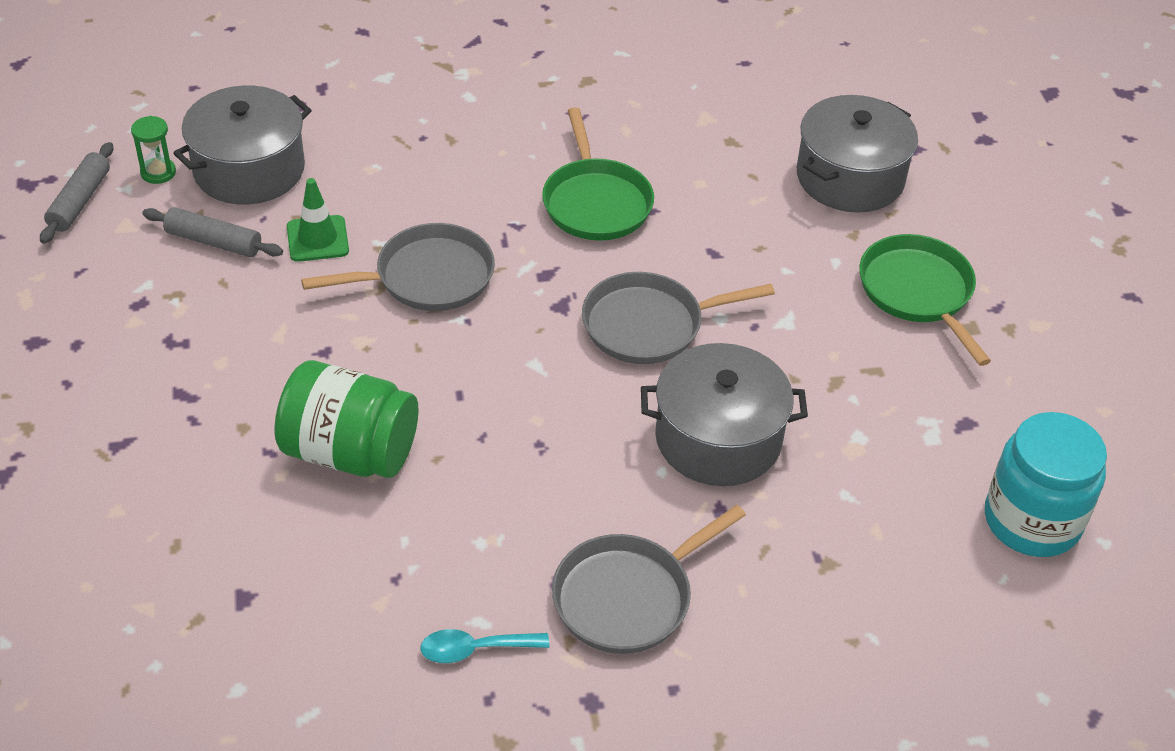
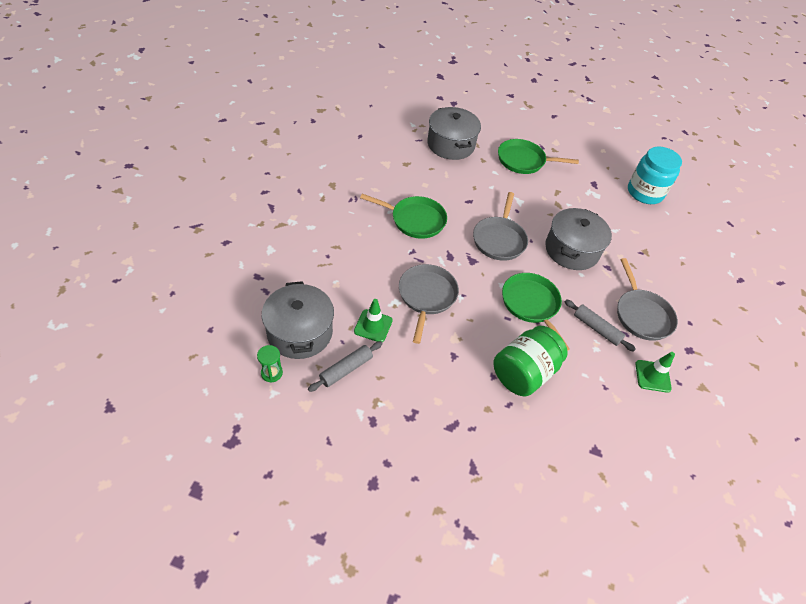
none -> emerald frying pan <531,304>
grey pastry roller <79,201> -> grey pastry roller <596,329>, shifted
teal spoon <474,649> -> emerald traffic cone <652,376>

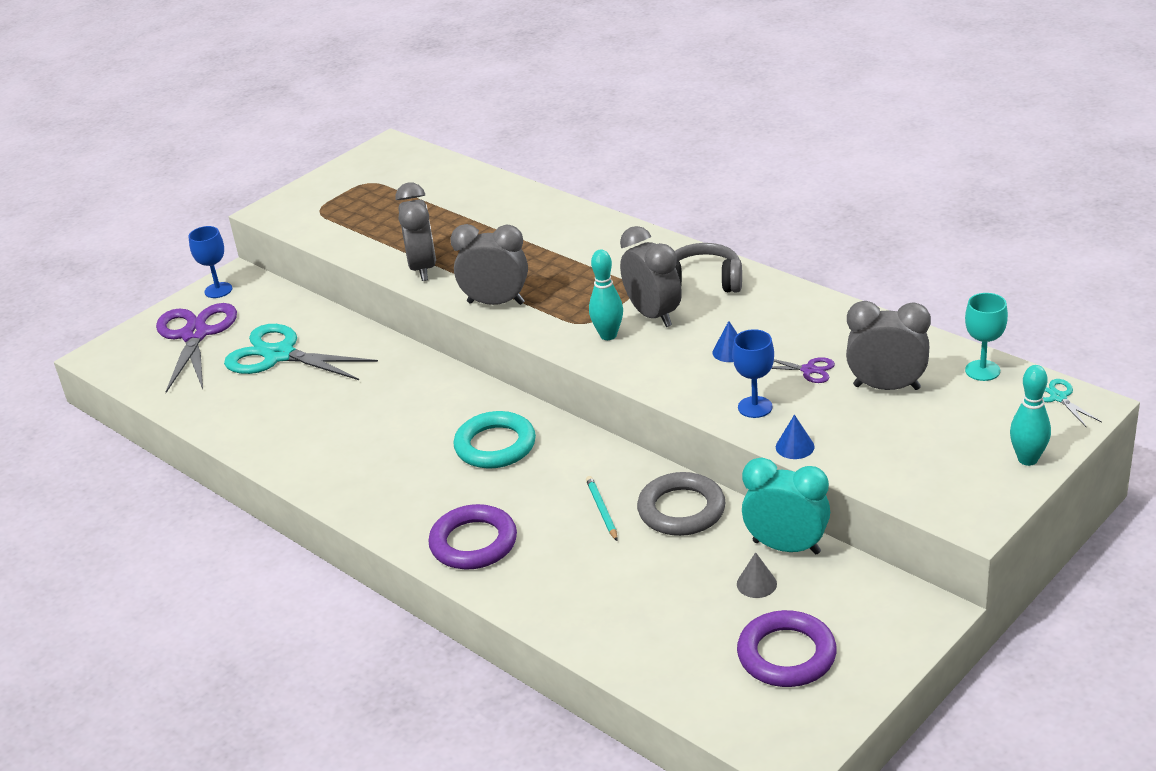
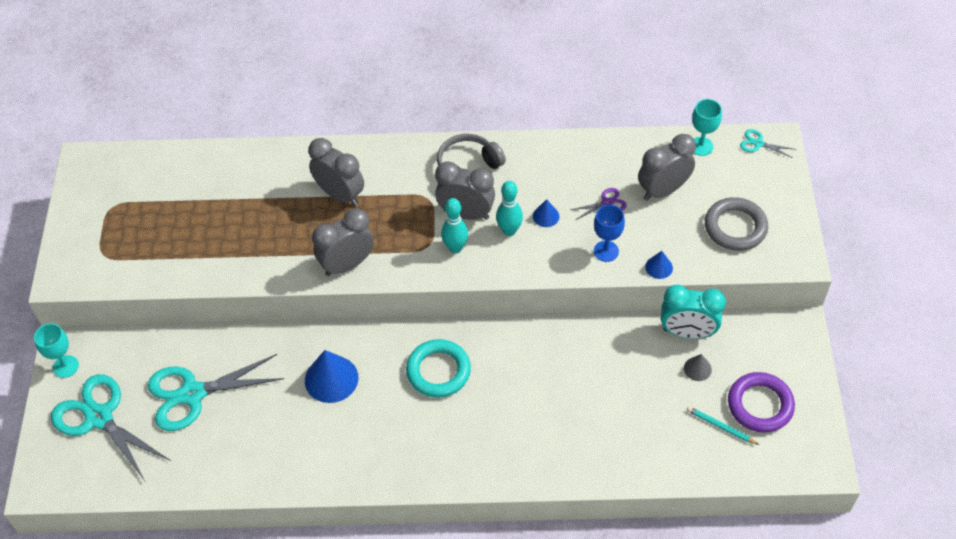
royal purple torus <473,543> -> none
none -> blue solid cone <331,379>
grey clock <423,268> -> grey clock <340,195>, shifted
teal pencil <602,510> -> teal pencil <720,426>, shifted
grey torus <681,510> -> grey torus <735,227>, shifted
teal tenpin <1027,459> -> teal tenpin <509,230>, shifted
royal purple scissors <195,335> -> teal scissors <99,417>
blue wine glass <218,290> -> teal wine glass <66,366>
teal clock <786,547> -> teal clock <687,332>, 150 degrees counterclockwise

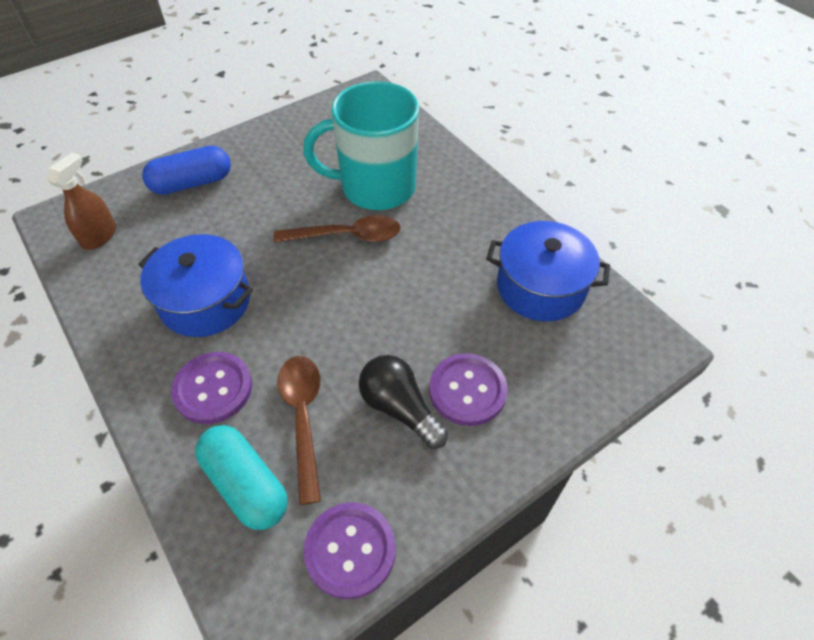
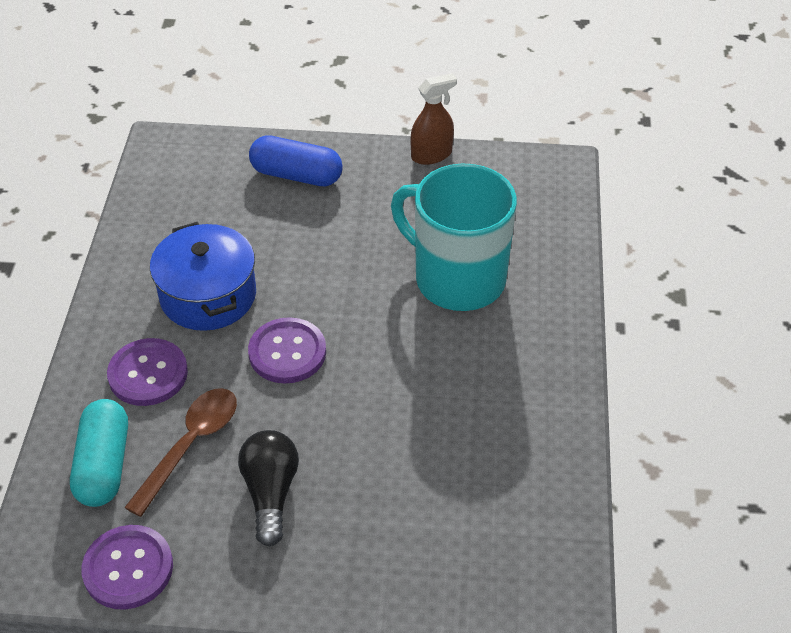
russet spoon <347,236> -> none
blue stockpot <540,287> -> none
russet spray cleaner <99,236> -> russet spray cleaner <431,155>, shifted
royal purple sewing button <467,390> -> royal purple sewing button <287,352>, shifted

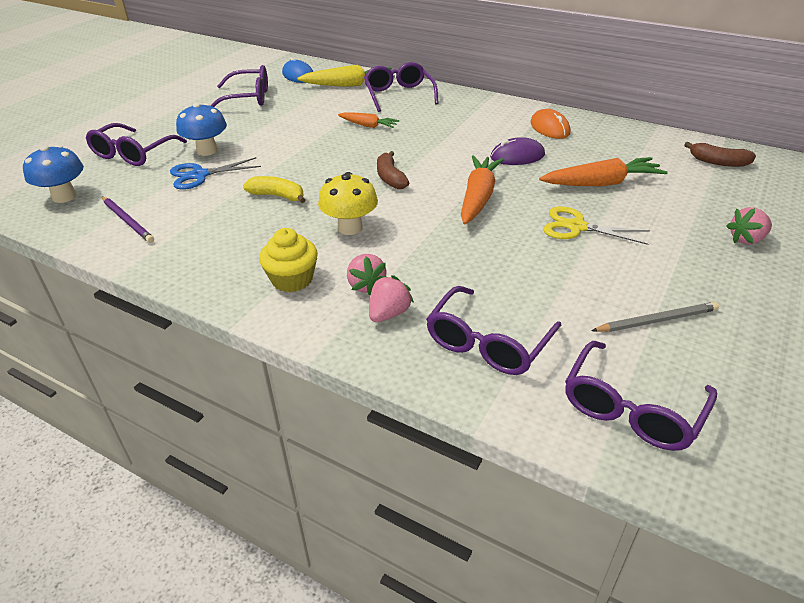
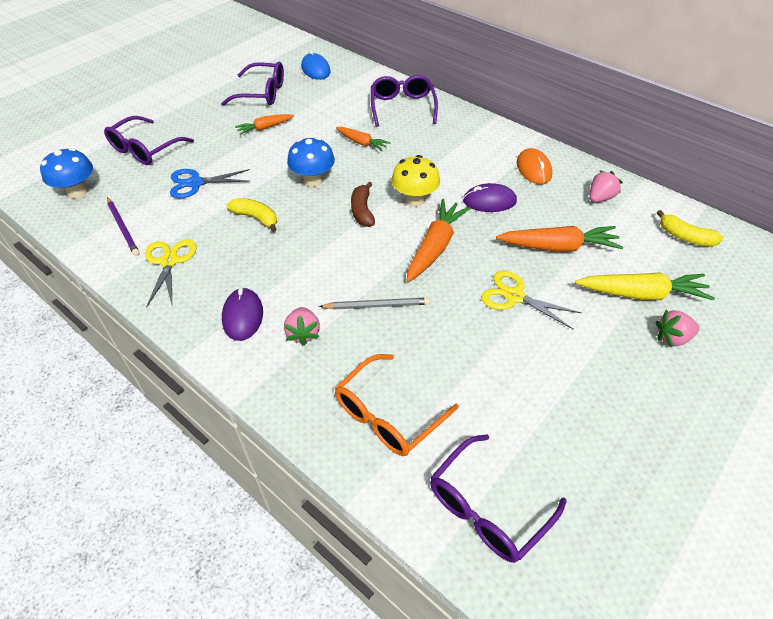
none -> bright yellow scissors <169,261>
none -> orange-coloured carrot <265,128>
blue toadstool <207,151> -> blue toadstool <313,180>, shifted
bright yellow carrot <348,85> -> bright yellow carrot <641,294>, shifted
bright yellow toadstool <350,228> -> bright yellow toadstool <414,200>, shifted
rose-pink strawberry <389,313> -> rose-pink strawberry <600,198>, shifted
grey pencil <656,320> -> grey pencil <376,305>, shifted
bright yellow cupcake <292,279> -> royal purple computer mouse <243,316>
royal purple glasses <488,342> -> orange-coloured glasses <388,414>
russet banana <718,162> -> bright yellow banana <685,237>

# # # #

» Work required
Repeat the records word for word and drop any pictures.

» Reply
none -> emerald frying pan <531,304>
grey pastry roller <79,201> -> grey pastry roller <596,329>, shifted
teal spoon <474,649> -> emerald traffic cone <652,376>

royal purple torus <473,543> -> none
none -> blue solid cone <331,379>
grey clock <423,268> -> grey clock <340,195>, shifted
teal pencil <602,510> -> teal pencil <720,426>, shifted
grey torus <681,510> -> grey torus <735,227>, shifted
teal tenpin <1027,459> -> teal tenpin <509,230>, shifted
royal purple scissors <195,335> -> teal scissors <99,417>
blue wine glass <218,290> -> teal wine glass <66,366>
teal clock <786,547> -> teal clock <687,332>, 150 degrees counterclockwise

russet spoon <347,236> -> none
blue stockpot <540,287> -> none
russet spray cleaner <99,236> -> russet spray cleaner <431,155>, shifted
royal purple sewing button <467,390> -> royal purple sewing button <287,352>, shifted

none -> bright yellow scissors <169,261>
none -> orange-coloured carrot <265,128>
blue toadstool <207,151> -> blue toadstool <313,180>, shifted
bright yellow carrot <348,85> -> bright yellow carrot <641,294>, shifted
bright yellow toadstool <350,228> -> bright yellow toadstool <414,200>, shifted
rose-pink strawberry <389,313> -> rose-pink strawberry <600,198>, shifted
grey pencil <656,320> -> grey pencil <376,305>, shifted
bright yellow cupcake <292,279> -> royal purple computer mouse <243,316>
royal purple glasses <488,342> -> orange-coloured glasses <388,414>
russet banana <718,162> -> bright yellow banana <685,237>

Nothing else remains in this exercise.